**WHAT YOU WILL DO**
If pictures are present, leave them out, and copy the data word for word.

..............................

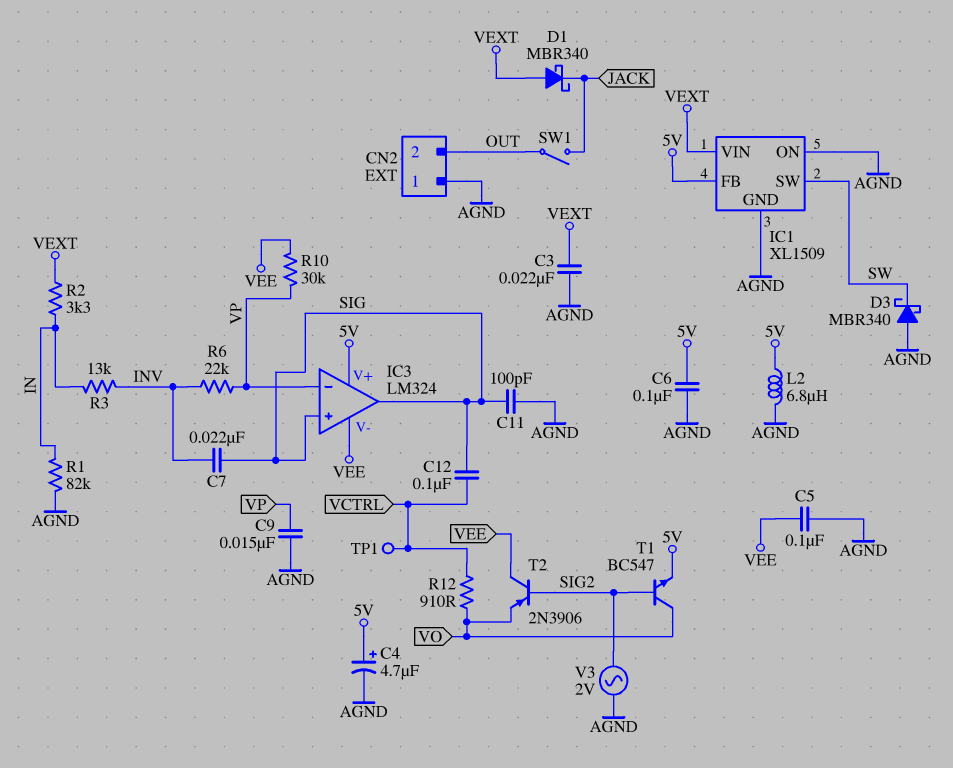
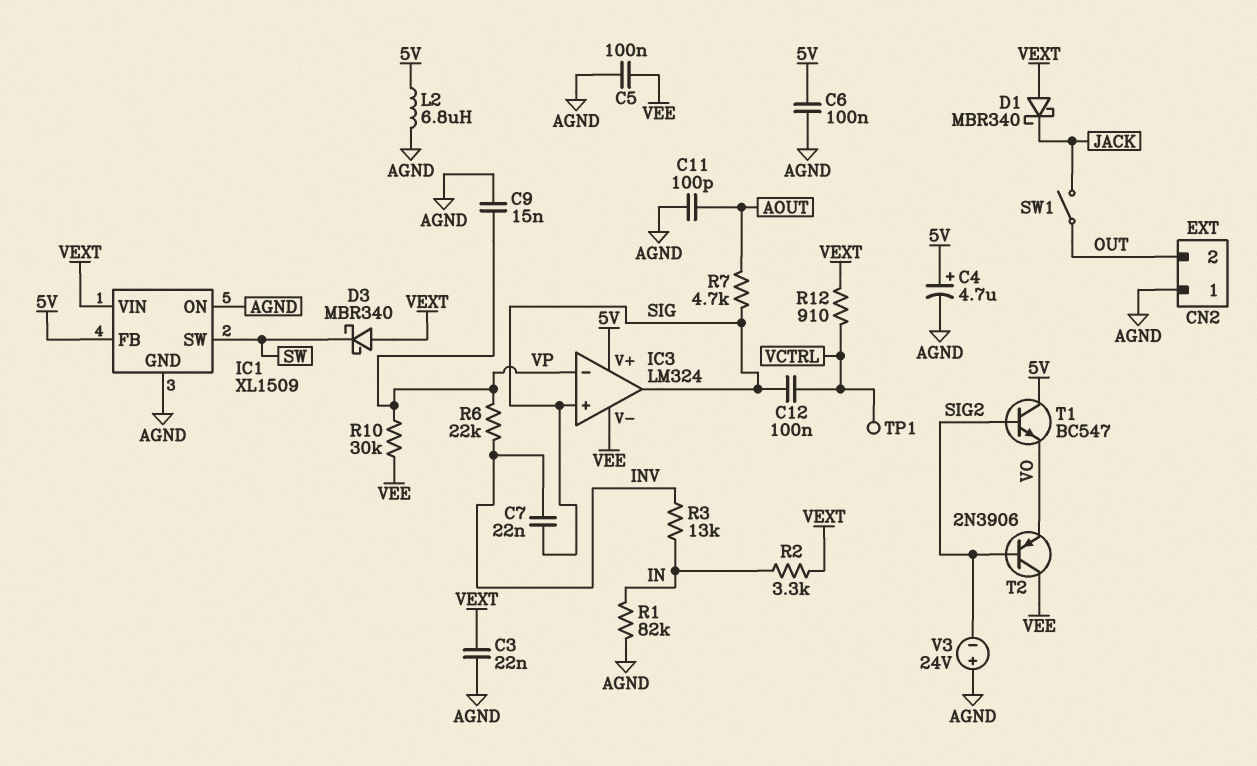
C11: 100pF (AGND, SIG) -> 100pF (AGND, AOUT)
D3: schottky MBR340 (A AGND, K SW) -> schottky MBR340 (A VEXT, K SW)
R7: none -> 4.7k (AOUT, SIG)
R12: 910 (VCTRL, VO) -> 910 (VCTRL, VEXT)
T1: NPN BC547 (B SIG2, C VO, E 5V) -> NPN BC547 (B SIG2, C 5V, E VO)
V3: AC 2V (AGND, SIG2) -> 24V (plus AGND, minus SIG2)

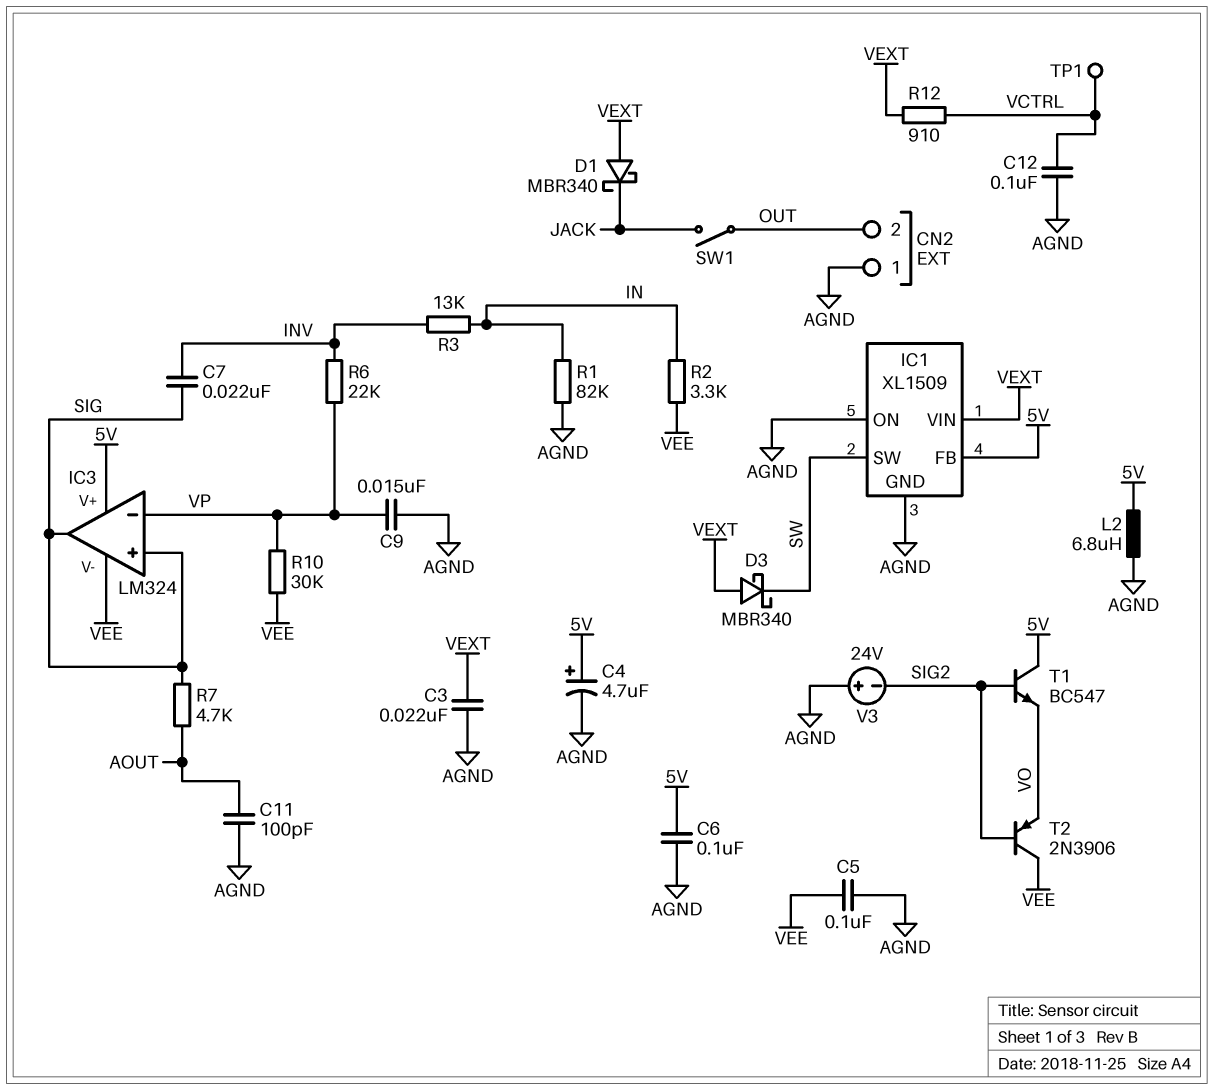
C12: 100nF (SIG, VCTRL) -> 100nF (AGND, VCTRL)
R2: 3.3k (IN, VEXT) -> 3.3k (IN, VEE)

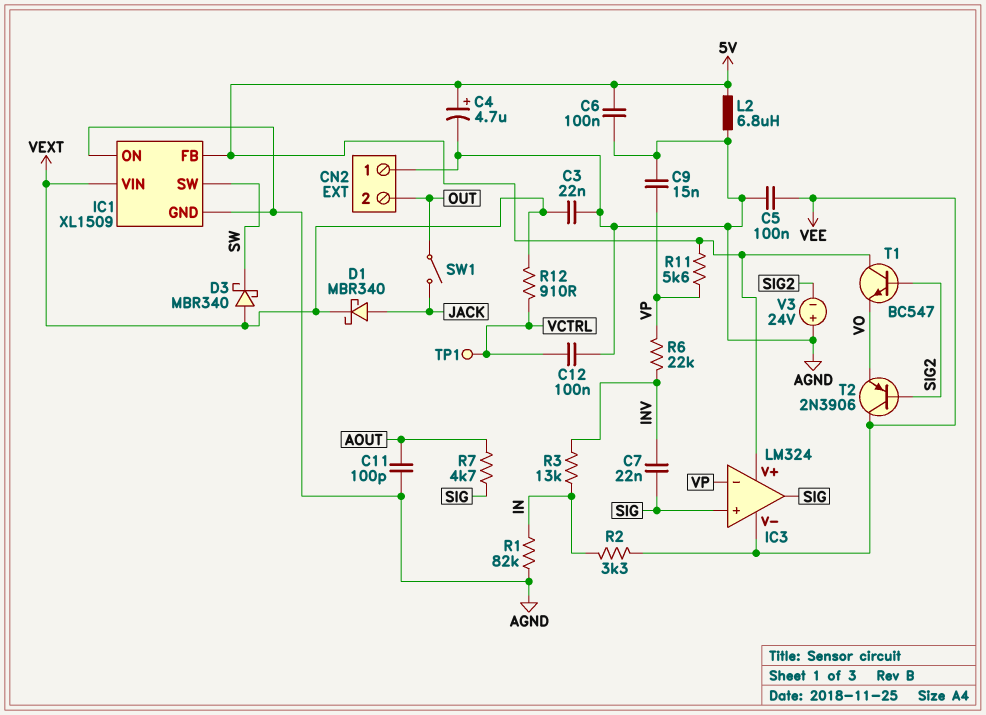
D1: schottky MBR340 (A VEXT, K JACK) -> schottky MBR340 (A JACK, K VEXT)
R10: 30k (VEE, VP) -> none
R11: none -> 5.6k (5V, VP)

..............................

**WRITTEN RESPONSE**
C11: 100pF (AGND, SIG) -> 100pF (AGND, AOUT)
D3: schottky MBR340 (A AGND, K SW) -> schottky MBR340 (A VEXT, K SW)
R7: none -> 4.7k (AOUT, SIG)
R12: 910 (VCTRL, VO) -> 910 (VCTRL, VEXT)
T1: NPN BC547 (B SIG2, C VO, E 5V) -> NPN BC547 (B SIG2, C 5V, E VO)
V3: AC 2V (AGND, SIG2) -> 24V (plus AGND, minus SIG2)

C12: 100nF (SIG, VCTRL) -> 100nF (AGND, VCTRL)
R2: 3.3k (IN, VEXT) -> 3.3k (IN, VEE)

D1: schottky MBR340 (A VEXT, K JACK) -> schottky MBR340 (A JACK, K VEXT)
R10: 30k (VEE, VP) -> none
R11: none -> 5.6k (5V, VP)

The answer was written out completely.